-- What you are asked to do --
Which lines of the records below contain the word "white"? Report each of them in full.
....
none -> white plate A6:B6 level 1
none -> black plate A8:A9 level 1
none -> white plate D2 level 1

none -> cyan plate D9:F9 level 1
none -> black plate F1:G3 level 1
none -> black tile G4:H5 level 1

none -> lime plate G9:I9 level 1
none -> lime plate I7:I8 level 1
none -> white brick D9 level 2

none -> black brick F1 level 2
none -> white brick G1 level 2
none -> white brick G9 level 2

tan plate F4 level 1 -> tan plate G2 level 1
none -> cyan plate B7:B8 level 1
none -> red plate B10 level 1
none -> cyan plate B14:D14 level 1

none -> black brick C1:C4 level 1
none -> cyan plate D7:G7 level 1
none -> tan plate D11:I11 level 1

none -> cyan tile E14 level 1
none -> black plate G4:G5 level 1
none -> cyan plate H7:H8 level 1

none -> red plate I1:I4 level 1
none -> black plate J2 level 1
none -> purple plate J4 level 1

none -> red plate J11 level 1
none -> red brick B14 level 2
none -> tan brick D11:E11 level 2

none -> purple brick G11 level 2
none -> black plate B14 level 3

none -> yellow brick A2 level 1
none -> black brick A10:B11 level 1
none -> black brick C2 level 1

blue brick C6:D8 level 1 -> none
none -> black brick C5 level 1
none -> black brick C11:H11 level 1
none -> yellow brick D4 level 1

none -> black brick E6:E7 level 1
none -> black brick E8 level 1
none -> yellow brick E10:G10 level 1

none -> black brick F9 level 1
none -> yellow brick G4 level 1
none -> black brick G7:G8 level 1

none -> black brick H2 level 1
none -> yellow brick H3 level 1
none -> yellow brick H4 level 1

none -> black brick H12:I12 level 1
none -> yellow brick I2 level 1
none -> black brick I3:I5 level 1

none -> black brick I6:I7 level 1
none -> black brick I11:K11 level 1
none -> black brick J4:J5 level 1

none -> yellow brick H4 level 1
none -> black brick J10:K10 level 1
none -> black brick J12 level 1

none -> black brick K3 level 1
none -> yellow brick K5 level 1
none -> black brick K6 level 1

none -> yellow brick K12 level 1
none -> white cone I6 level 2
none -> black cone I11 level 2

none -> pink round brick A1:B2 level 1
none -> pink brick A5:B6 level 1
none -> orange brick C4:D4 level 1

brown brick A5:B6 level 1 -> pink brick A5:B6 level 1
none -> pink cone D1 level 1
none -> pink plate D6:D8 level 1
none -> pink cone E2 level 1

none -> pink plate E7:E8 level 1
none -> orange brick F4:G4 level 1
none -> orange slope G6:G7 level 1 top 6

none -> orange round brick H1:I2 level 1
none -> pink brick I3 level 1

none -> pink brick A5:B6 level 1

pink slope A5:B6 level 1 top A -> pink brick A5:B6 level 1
....
-- Exercise answer --
none -> white plate A6:B6 level 1
none -> white plate D2 level 1
none -> white brick D9 level 2
none -> white brick G1 level 2
none -> white brick G9 level 2
none -> white cone I6 level 2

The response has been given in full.